=== Records for this task ===

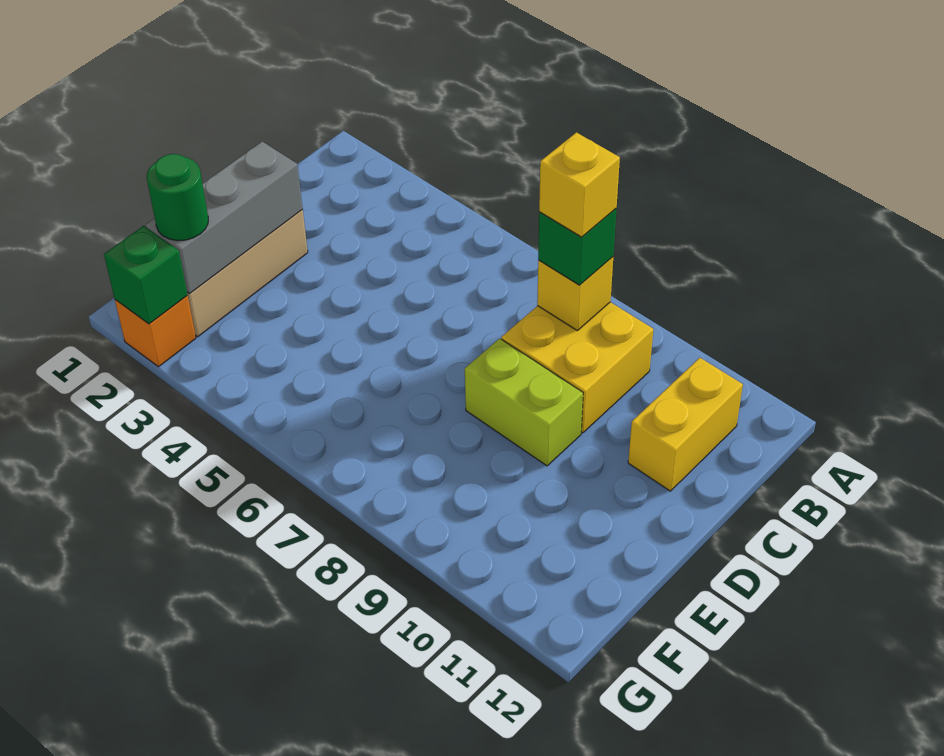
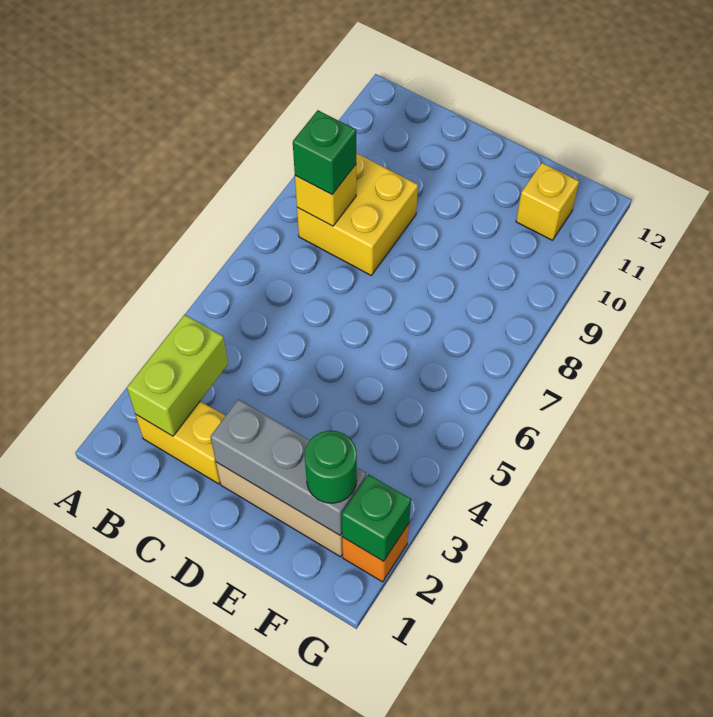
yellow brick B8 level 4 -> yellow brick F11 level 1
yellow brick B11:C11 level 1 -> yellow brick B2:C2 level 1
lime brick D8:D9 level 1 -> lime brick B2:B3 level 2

===
=== Records for this task ===

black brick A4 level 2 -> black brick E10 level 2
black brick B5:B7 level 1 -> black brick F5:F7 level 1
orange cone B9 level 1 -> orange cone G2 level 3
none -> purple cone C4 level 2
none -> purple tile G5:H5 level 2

===
=== Records for this task ===

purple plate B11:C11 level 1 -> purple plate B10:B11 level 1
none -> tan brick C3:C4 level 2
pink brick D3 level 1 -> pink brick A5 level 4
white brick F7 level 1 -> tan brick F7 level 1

===

_Requirement:_ Your answer must consist solely of the lines above between the line holding "yellow brick B11:C11" and the line holding "lime brick D8:D9", inclusive, copied exactly.

_Expected output:_
yellow brick B11:C11 level 1 -> yellow brick B2:C2 level 1
lime brick D8:D9 level 1 -> lime brick B2:B3 level 2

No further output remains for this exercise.